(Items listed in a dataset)
◆ ◆ ◆
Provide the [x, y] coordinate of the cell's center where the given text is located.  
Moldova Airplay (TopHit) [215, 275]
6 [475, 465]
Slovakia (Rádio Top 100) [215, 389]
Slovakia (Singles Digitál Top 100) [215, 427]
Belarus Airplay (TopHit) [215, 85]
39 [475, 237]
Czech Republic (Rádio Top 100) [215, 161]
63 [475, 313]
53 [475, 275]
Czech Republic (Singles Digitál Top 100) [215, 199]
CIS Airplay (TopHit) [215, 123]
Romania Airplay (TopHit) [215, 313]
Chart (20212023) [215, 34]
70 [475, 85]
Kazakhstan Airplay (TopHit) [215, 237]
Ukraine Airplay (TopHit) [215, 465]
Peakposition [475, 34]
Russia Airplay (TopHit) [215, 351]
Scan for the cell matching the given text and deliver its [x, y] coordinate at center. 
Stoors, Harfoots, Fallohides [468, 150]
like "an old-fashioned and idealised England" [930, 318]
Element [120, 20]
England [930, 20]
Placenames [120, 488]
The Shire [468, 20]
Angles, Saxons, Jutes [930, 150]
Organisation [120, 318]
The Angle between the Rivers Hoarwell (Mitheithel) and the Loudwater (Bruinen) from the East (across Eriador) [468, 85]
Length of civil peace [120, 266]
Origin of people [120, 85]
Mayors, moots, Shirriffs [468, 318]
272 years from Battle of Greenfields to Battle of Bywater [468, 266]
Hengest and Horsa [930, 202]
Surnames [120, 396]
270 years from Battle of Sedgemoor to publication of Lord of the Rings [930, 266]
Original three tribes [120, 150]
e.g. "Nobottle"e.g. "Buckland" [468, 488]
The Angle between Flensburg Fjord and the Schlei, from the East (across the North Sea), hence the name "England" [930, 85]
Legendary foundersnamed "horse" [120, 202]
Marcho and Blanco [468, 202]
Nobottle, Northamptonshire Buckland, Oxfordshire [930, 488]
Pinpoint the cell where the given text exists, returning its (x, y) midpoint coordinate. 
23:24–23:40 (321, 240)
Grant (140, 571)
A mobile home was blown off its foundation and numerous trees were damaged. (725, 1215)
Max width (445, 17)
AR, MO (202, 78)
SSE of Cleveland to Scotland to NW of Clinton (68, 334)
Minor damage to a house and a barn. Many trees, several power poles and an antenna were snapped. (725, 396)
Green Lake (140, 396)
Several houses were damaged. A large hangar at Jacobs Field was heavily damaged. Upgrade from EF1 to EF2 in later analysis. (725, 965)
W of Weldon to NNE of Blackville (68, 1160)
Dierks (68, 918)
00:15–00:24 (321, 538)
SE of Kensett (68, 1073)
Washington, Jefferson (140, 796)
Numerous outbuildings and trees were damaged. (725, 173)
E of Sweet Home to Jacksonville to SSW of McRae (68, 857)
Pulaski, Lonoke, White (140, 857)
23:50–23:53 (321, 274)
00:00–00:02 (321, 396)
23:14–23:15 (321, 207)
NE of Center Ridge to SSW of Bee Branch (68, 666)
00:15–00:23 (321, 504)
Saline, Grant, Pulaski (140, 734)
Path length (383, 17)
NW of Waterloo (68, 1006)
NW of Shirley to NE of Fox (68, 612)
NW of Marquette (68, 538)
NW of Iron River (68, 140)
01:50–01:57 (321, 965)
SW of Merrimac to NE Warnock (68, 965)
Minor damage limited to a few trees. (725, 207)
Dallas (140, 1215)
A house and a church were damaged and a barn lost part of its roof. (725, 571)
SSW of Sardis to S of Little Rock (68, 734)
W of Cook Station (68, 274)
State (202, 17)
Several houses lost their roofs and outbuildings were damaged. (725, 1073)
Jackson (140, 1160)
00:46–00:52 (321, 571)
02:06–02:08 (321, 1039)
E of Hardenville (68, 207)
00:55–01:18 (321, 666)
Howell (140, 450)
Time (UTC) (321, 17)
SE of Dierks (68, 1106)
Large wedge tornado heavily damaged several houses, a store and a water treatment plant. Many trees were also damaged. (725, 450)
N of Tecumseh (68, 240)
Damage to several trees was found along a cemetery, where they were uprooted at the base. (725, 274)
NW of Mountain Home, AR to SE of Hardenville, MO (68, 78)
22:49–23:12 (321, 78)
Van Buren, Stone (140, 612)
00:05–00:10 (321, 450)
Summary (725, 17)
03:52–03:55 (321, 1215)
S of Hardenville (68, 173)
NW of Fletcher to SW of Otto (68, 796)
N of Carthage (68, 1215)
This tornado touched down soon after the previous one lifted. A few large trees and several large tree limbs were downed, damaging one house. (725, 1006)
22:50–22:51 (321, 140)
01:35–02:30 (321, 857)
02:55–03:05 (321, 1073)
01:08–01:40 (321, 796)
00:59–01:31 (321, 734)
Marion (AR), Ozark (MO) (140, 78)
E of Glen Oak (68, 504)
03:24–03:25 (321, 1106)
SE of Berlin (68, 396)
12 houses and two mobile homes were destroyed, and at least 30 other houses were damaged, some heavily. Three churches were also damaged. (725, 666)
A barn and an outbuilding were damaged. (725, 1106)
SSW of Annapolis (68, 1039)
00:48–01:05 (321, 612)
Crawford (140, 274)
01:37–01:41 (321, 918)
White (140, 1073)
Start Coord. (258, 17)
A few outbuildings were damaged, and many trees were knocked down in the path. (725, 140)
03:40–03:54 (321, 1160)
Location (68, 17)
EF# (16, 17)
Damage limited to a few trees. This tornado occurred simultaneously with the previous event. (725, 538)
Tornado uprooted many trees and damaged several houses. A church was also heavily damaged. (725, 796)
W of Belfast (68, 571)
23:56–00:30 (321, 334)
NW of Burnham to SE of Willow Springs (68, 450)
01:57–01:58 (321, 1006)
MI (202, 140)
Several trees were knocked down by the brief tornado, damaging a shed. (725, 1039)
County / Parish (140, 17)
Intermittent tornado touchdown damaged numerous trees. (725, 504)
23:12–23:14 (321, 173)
◆ ◆ ◆
Exercise aim
Please pick out every line of the records that contains the word "This" and copy those lines, treating uppercase and lowercase as different.

Finished task
This tornado touched down soon after the previous one lifted. A few large trees and several large tree limbs were downed, damaging one house. (725, 1006)
Damage limited to a few trees. This tornado occurred simultaneously with the previous event. (725, 538)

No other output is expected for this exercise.